**Goal of the exercise**. In the records below, find the line that contains "orange line: (1446, 769)", then write out that line and each one after it exactly, up to and including the last.

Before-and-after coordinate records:
=== Section Start ===
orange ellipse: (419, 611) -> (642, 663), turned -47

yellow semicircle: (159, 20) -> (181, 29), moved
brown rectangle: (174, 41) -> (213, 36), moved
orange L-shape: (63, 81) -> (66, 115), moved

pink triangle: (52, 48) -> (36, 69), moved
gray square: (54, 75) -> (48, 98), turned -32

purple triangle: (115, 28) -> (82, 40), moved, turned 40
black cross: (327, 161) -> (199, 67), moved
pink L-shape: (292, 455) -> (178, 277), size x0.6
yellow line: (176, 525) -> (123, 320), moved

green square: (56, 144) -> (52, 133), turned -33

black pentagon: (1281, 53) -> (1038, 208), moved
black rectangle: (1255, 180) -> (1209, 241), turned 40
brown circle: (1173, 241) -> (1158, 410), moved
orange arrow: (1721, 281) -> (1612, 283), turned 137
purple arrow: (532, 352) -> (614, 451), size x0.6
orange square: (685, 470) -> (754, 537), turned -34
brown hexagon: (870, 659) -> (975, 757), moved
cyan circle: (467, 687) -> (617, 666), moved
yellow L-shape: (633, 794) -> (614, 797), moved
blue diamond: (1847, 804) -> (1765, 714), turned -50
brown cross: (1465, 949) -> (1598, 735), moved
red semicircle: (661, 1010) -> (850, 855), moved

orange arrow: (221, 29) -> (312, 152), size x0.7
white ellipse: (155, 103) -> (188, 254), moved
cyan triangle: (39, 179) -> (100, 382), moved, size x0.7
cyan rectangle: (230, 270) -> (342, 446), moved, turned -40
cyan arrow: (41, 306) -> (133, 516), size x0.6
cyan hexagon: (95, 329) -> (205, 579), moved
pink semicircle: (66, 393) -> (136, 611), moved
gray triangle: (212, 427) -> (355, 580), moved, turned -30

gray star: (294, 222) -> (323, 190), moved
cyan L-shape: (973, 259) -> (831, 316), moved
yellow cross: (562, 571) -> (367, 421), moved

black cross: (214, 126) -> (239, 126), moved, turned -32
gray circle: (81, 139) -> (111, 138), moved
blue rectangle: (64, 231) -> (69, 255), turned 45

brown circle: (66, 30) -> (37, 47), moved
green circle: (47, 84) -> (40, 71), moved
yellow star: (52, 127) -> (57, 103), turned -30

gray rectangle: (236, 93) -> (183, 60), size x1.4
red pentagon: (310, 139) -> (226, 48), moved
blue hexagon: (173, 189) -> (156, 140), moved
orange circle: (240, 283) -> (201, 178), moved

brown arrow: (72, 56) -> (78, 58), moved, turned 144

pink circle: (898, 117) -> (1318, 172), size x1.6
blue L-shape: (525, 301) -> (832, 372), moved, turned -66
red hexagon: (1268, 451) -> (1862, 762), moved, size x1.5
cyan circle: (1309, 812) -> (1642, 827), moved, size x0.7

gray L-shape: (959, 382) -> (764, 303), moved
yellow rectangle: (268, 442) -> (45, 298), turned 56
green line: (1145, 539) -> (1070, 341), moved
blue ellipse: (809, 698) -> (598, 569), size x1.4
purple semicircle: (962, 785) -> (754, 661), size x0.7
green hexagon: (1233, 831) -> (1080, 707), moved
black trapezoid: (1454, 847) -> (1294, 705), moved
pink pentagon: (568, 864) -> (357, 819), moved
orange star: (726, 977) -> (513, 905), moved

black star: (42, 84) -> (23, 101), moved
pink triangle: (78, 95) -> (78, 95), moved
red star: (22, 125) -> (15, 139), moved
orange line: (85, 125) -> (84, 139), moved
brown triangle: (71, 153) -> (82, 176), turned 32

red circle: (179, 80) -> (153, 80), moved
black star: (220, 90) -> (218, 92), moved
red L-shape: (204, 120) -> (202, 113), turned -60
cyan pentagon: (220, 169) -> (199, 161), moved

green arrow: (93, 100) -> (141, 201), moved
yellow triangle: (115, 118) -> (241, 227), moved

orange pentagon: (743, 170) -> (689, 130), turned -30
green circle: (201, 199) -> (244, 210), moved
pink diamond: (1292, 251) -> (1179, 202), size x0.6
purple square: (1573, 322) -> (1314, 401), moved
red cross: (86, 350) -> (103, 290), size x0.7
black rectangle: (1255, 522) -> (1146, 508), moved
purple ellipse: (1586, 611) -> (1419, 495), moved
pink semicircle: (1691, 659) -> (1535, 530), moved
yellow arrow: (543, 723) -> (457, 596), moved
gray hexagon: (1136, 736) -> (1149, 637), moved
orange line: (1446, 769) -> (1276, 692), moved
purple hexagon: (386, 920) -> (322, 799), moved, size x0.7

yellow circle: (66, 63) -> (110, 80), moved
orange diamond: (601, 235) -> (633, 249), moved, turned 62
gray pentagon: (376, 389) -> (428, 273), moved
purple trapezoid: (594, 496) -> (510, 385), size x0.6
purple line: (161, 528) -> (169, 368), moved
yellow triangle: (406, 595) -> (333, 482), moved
=== Section End ===
**Solution for this exercise**.
orange line: (1446, 769) -> (1276, 692), moved
purple hexagon: (386, 920) -> (322, 799), moved, size x0.7

yellow circle: (66, 63) -> (110, 80), moved
orange diamond: (601, 235) -> (633, 249), moved, turned 62
gray pentagon: (376, 389) -> (428, 273), moved
purple trapezoid: (594, 496) -> (510, 385), size x0.6
purple line: (161, 528) -> (169, 368), moved
yellow triangle: (406, 595) -> (333, 482), moved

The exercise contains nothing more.